ASSIGNMENT: Every line from the one with "orange tape: 5 -> 2" through the final line of the data below goes in the answer, copied exactly. Pictures do not.

---*---

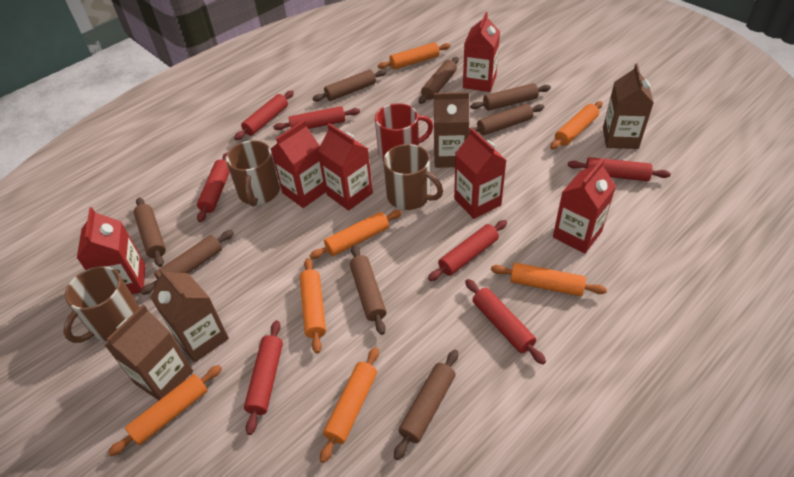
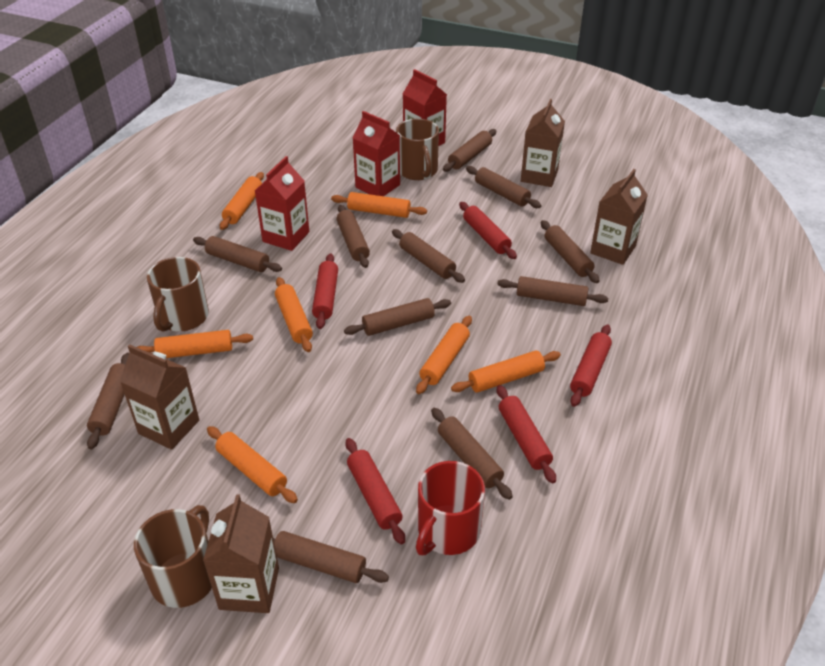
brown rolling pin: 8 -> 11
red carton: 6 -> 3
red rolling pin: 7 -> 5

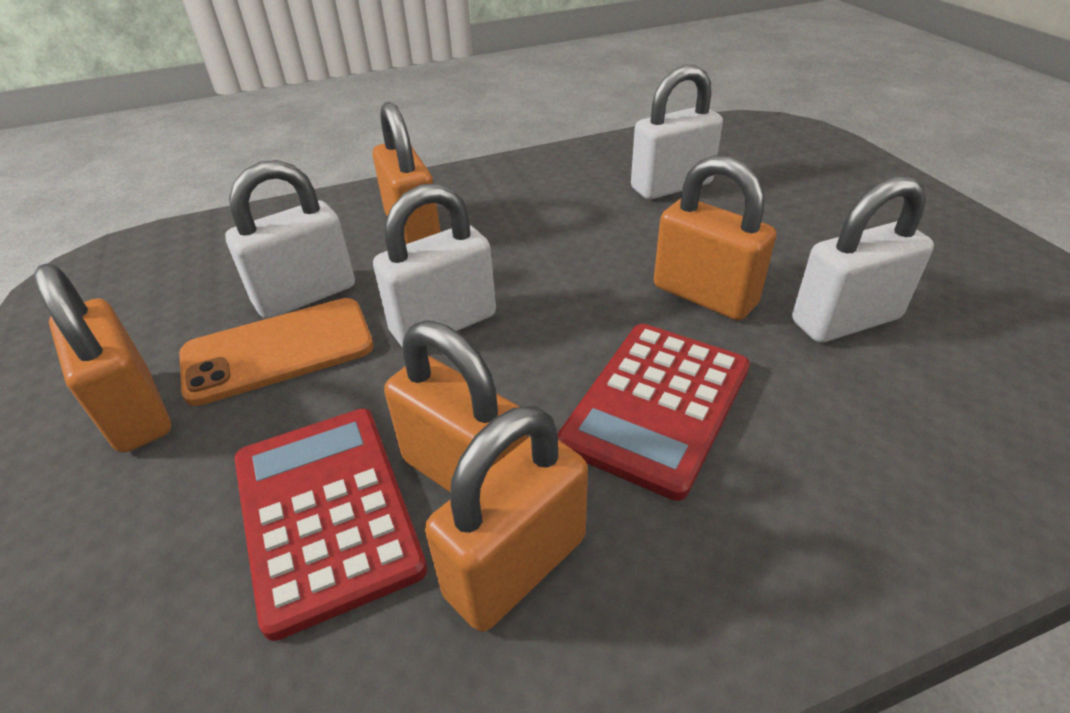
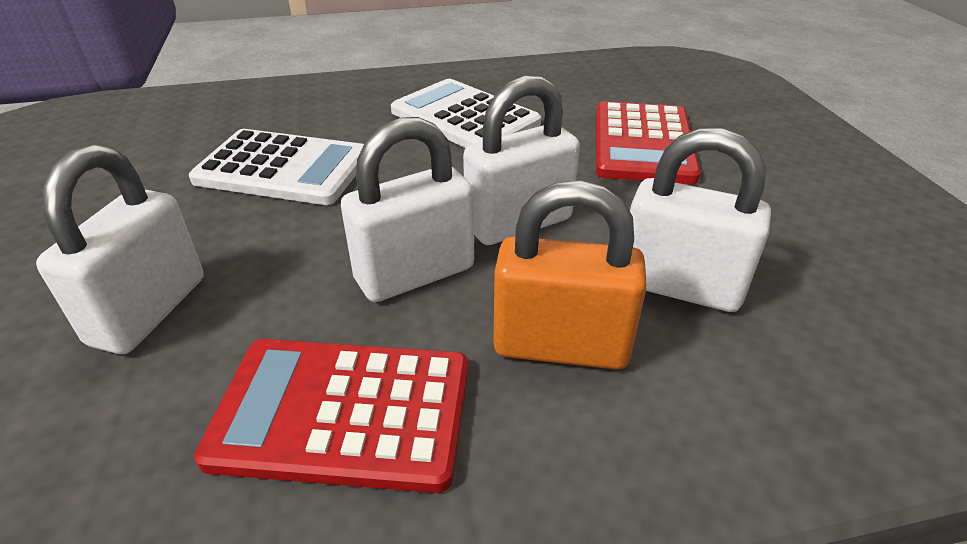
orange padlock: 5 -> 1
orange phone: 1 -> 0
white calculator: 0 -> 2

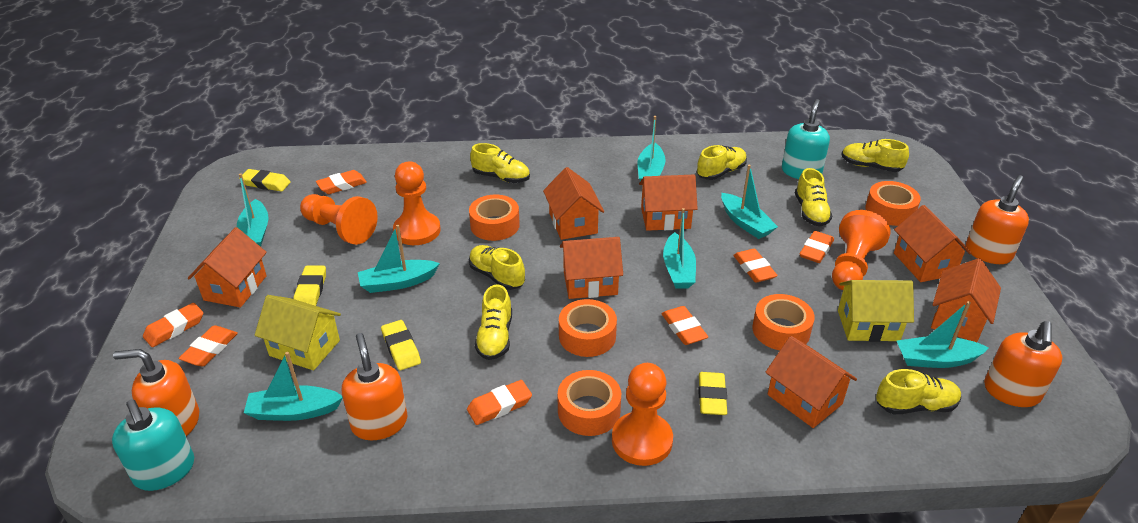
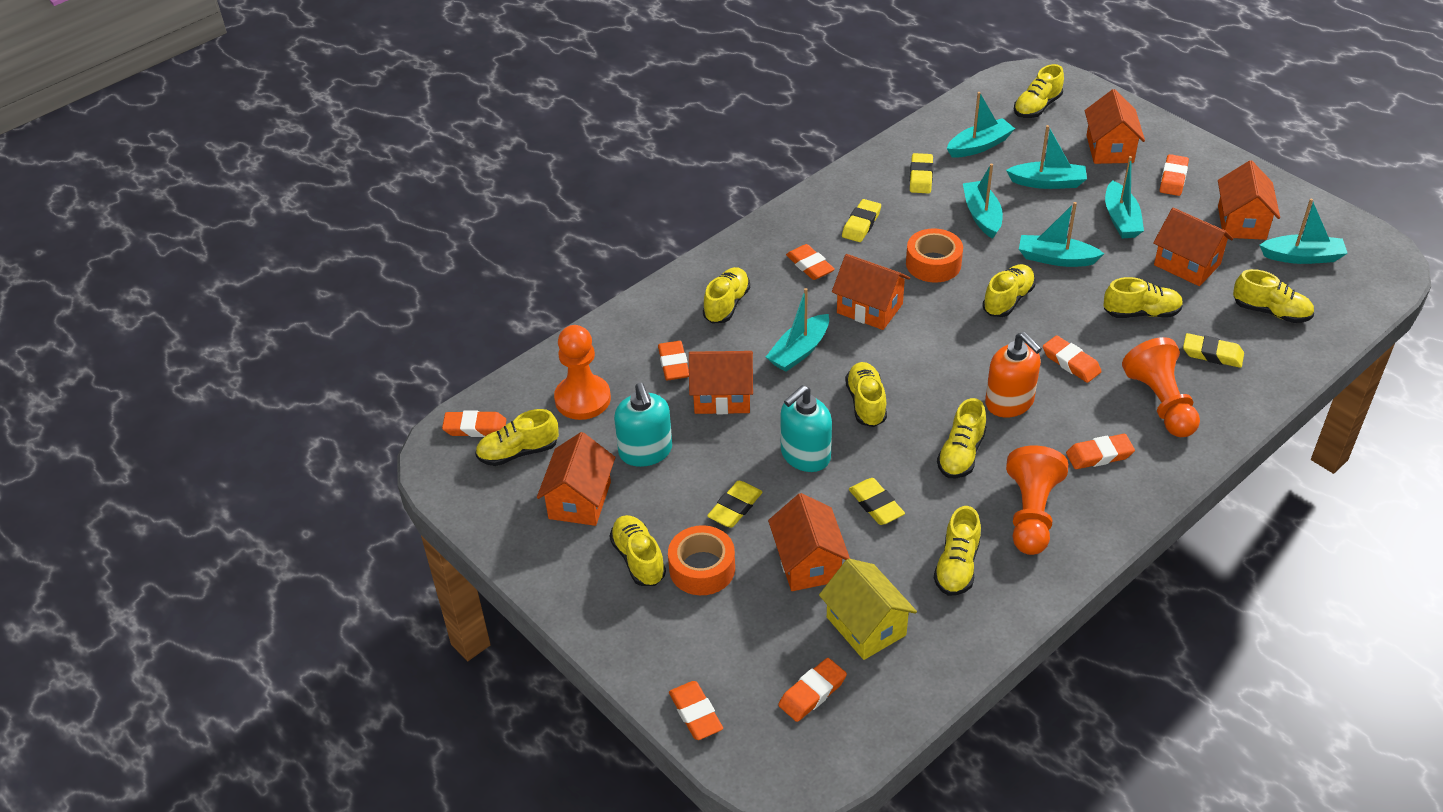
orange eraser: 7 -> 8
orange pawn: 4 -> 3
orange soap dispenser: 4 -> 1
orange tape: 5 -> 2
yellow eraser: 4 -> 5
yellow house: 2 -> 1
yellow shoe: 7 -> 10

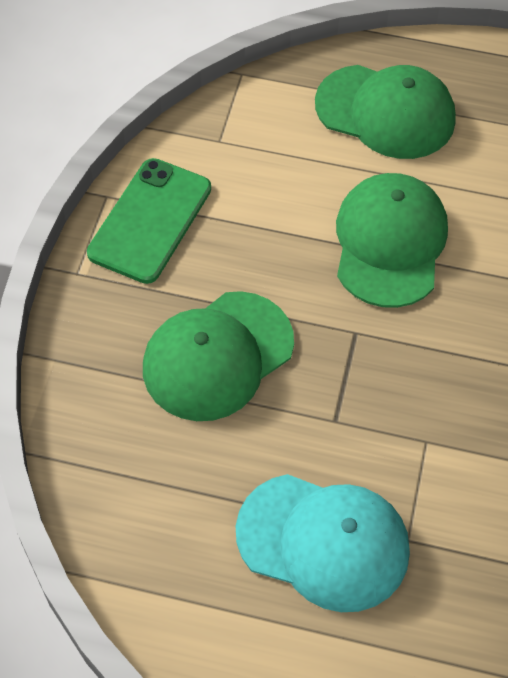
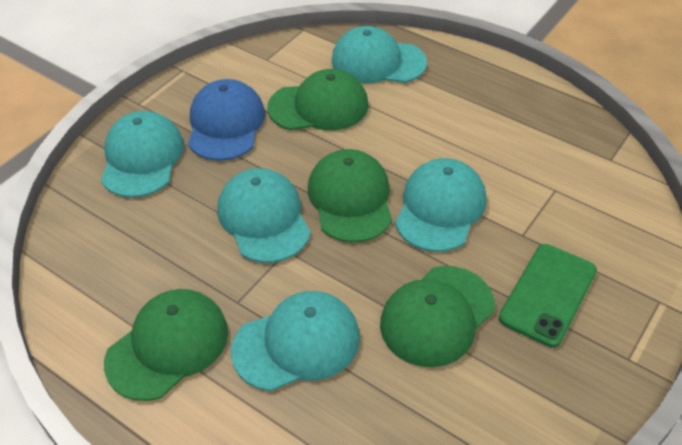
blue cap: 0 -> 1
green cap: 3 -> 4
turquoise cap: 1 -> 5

---*---

OUTPUT BELOW:
orange tape: 5 -> 2
yellow eraser: 4 -> 5
yellow house: 2 -> 1
yellow shoe: 7 -> 10

blue cap: 0 -> 1
green cap: 3 -> 4
turquoise cap: 1 -> 5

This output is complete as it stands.